◆ **TASK PROMPT**
Please return the lines of the data that contain "yellow".

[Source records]
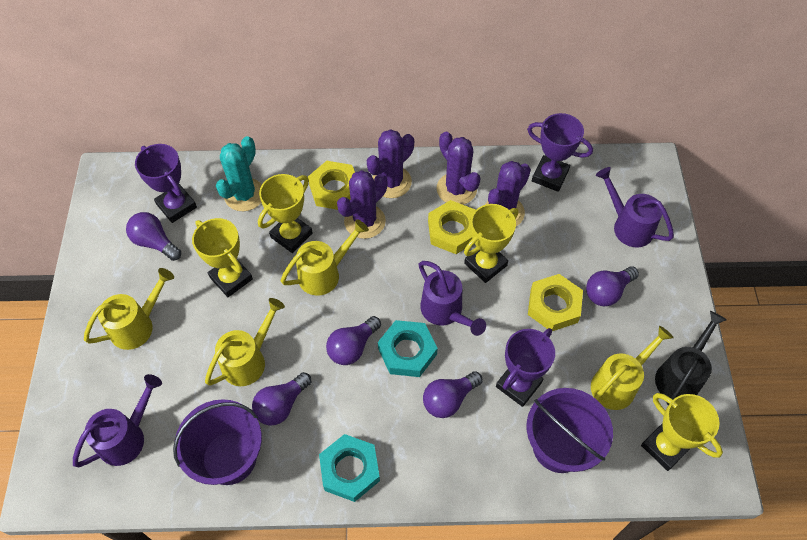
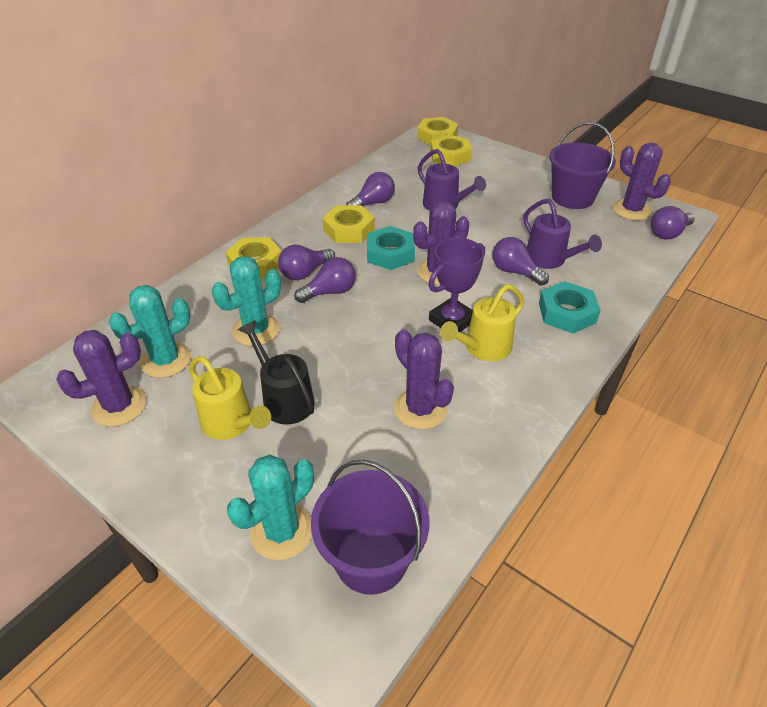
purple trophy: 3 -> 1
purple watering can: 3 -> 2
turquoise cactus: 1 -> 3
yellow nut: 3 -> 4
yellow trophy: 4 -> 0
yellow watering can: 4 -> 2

...

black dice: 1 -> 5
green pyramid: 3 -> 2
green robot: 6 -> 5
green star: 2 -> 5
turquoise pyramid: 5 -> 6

◆ **SOLUTION TO THE EXERCISE**
yellow nut: 3 -> 4
yellow trophy: 4 -> 0
yellow watering can: 4 -> 2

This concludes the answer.